◆ **What you have to do**: Could you set down the lines from the first line of the entries below through the line with "none -> red cube [503,346,549,399]", exactly and with no pictures?

◆ **Supplied information**:
- - -
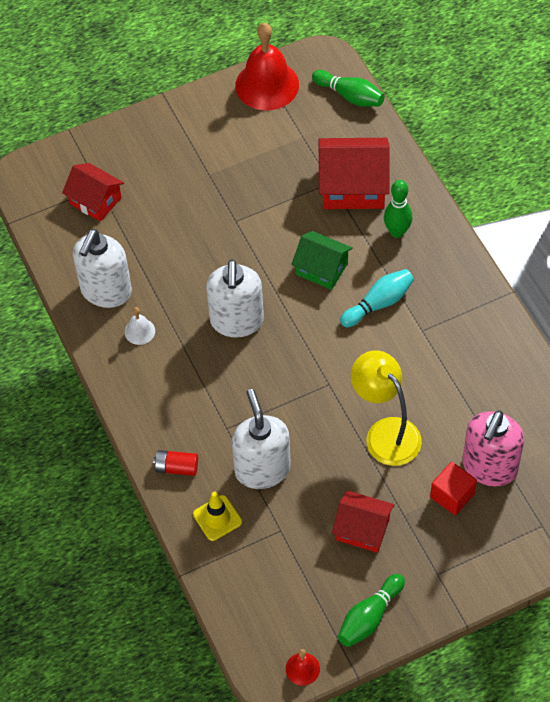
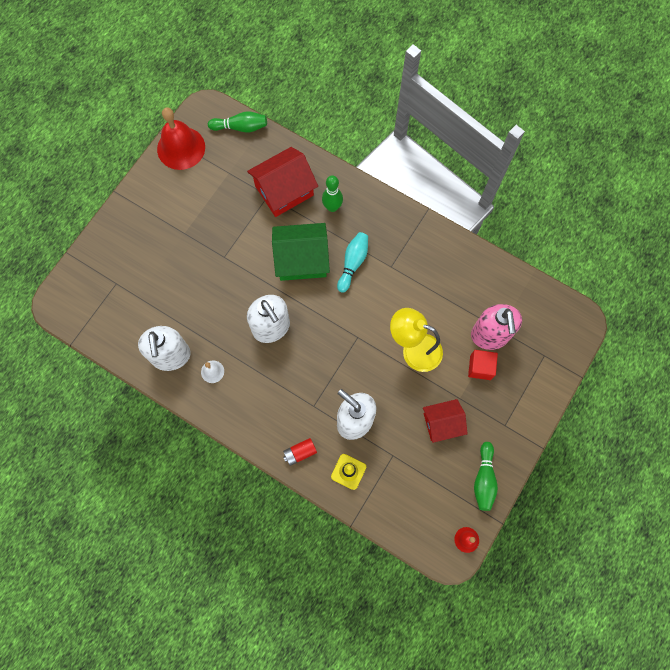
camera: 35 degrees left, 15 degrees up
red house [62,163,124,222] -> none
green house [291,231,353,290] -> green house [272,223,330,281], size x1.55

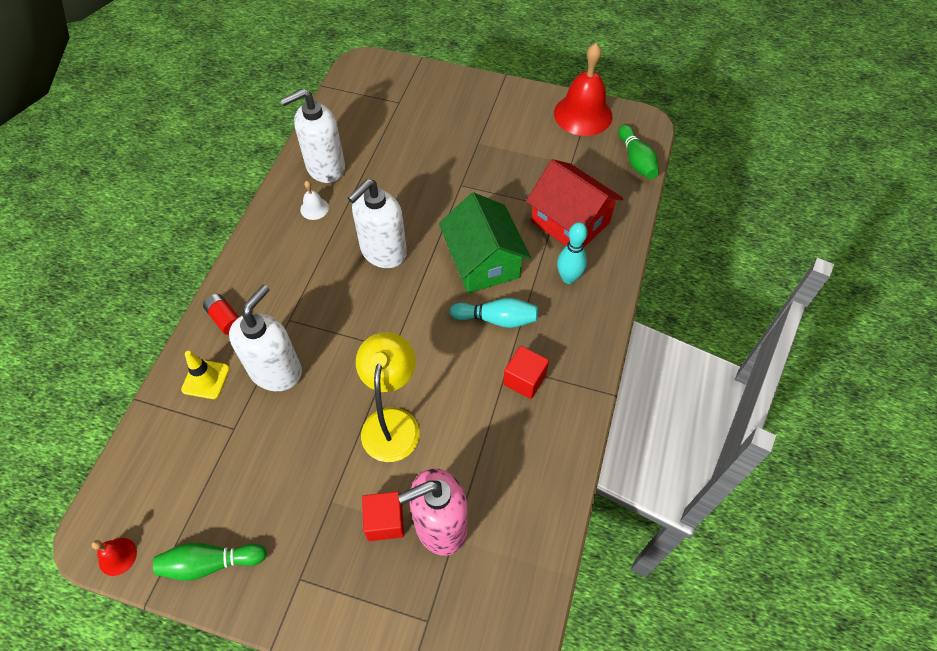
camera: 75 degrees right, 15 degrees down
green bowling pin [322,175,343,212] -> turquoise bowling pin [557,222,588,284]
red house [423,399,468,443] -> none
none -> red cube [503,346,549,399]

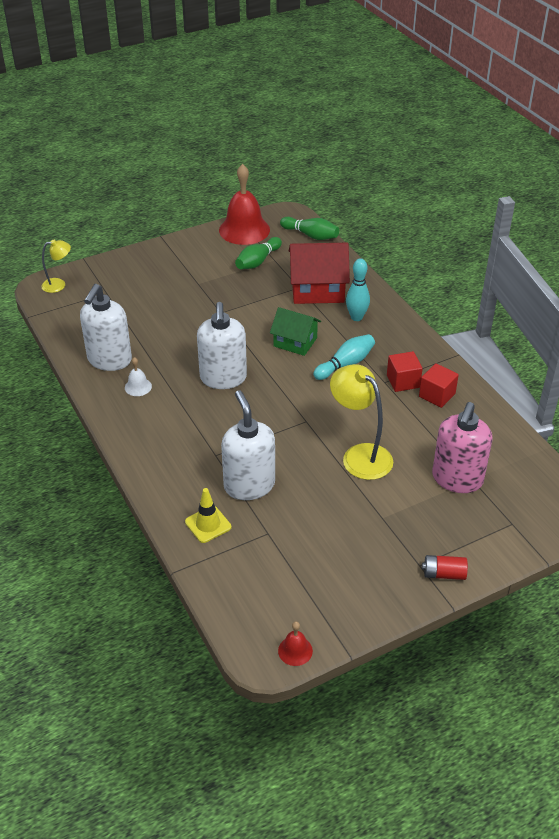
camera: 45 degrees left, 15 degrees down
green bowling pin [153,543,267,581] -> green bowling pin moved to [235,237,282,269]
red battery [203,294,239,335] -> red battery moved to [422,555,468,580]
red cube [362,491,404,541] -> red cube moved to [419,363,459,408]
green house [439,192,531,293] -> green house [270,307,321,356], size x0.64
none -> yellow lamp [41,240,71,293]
- - -
◆ **Solution**:
camera: 35 degrees left, 15 degrees up
red house [62,163,124,222] -> none
green house [291,231,353,290] -> green house [272,223,330,281], size x1.55

camera: 75 degrees right, 15 degrees down
green bowling pin [322,175,343,212] -> turquoise bowling pin [557,222,588,284]
red house [423,399,468,443] -> none
none -> red cube [503,346,549,399]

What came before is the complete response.